Information shown -
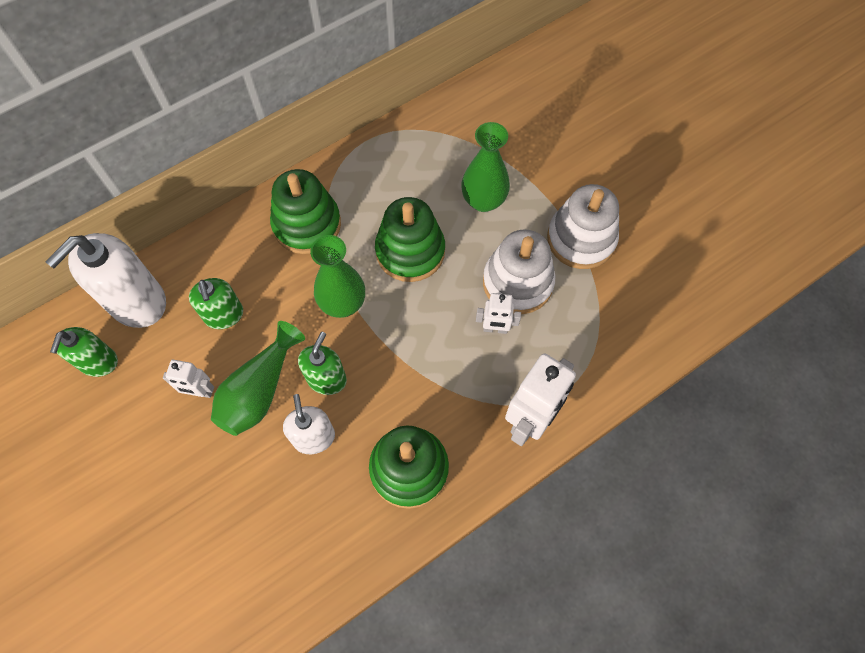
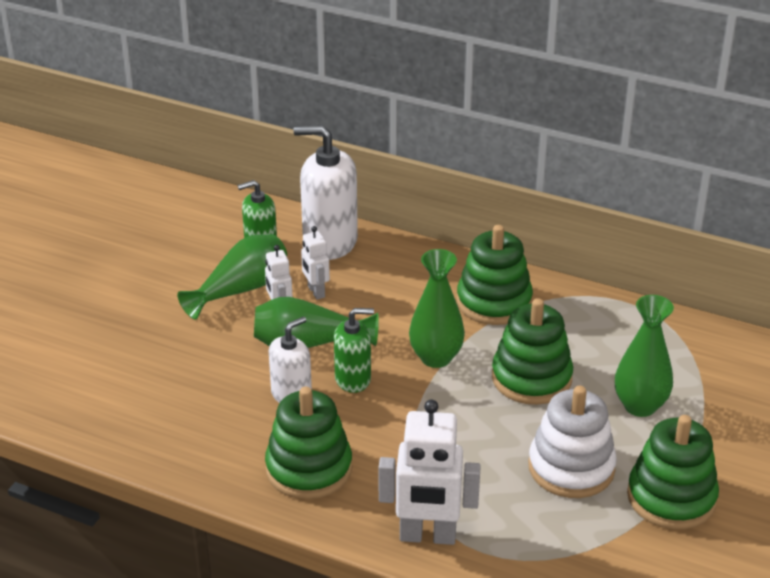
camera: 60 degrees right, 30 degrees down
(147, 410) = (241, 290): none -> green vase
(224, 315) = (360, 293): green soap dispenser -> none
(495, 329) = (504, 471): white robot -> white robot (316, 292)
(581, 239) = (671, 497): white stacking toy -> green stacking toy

* * *

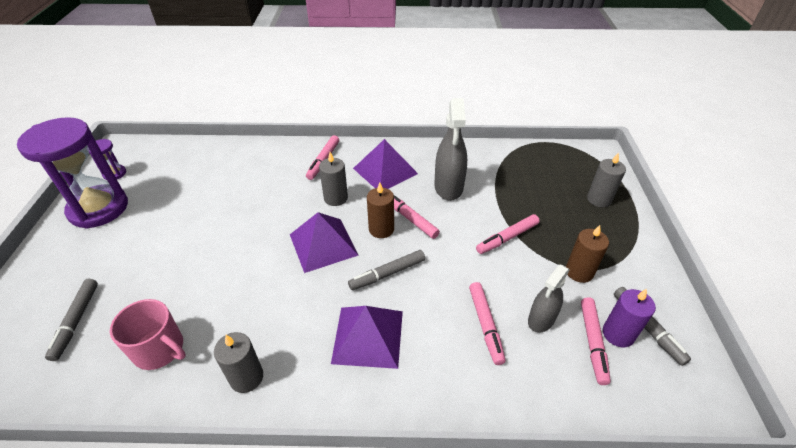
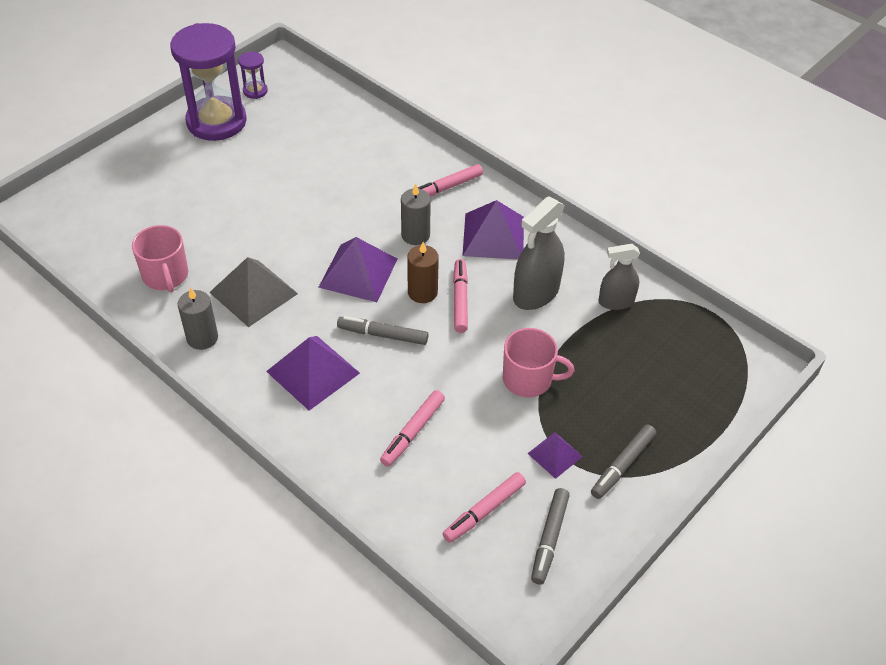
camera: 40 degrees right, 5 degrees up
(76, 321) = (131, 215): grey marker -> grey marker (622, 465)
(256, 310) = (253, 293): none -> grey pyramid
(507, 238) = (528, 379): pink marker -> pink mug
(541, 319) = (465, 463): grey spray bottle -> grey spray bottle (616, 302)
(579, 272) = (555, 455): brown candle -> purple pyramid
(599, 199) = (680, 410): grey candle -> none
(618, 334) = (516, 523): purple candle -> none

--

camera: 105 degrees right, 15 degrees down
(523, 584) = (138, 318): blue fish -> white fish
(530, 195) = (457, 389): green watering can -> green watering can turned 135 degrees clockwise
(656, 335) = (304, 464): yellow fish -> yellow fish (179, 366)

Exercise prompt -
Copy out the range of lines above starting at the line with "camera: 60 degrees right, 30 degrees down" and ending at the line with "(581, 239) = (671, 497): white", exactly and including both.

Solution for this exercise -
camera: 60 degrees right, 30 degrees down
(147, 410) = (241, 290): none -> green vase
(224, 315) = (360, 293): green soap dispenser -> none
(495, 329) = (504, 471): white robot -> white robot (316, 292)
(581, 239) = (671, 497): white stacking toy -> green stacking toy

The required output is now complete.